_What the task asks_
If a line comes after the one containing "removed,Dominostein [grün],692 464", leave it out; copy every line before it, and that line too, exactly as written, starting from the first line of the entries.

Extracted records
'''

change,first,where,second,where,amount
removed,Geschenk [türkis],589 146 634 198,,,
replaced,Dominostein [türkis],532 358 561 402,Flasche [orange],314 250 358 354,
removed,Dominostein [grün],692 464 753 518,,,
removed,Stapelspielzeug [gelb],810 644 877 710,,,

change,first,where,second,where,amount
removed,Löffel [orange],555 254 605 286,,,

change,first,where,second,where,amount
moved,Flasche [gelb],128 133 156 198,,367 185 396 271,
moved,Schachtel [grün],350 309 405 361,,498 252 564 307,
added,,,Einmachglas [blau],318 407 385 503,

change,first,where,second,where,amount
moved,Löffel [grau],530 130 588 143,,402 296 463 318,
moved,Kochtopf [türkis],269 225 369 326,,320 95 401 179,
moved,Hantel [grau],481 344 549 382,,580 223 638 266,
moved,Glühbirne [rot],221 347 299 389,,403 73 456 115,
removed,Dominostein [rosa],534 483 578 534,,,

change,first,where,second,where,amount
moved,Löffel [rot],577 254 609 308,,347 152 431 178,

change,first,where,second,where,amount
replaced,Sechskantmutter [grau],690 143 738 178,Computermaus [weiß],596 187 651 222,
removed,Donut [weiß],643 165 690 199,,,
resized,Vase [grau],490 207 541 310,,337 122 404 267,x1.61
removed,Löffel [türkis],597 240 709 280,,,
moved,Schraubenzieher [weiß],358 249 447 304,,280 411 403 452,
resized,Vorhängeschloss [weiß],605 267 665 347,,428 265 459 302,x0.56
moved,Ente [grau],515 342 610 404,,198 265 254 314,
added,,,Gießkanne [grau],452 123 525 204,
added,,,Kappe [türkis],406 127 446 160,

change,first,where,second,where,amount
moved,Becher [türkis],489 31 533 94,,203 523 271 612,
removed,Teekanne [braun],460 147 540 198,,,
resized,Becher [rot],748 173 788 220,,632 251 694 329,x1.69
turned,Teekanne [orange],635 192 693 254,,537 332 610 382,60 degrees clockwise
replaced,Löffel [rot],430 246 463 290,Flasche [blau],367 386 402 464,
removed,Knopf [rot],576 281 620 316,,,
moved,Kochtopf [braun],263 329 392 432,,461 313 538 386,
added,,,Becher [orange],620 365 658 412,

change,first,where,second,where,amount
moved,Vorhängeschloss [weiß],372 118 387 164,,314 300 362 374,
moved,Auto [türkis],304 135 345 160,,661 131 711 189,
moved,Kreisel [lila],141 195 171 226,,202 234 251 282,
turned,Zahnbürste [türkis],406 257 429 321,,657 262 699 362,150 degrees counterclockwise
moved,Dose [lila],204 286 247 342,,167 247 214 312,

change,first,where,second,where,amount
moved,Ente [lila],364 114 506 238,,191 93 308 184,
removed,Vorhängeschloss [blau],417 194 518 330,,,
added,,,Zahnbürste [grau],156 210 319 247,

'''

_Worked solution_
change,first,where,second,where,amount
removed,Geschenk [türkis],589 146 634 198,,,
replaced,Dominostein [türkis],532 358 561 402,Flasche [orange],314 250 358 354,
removed,Dominostein [grün],692 464 753 518,,,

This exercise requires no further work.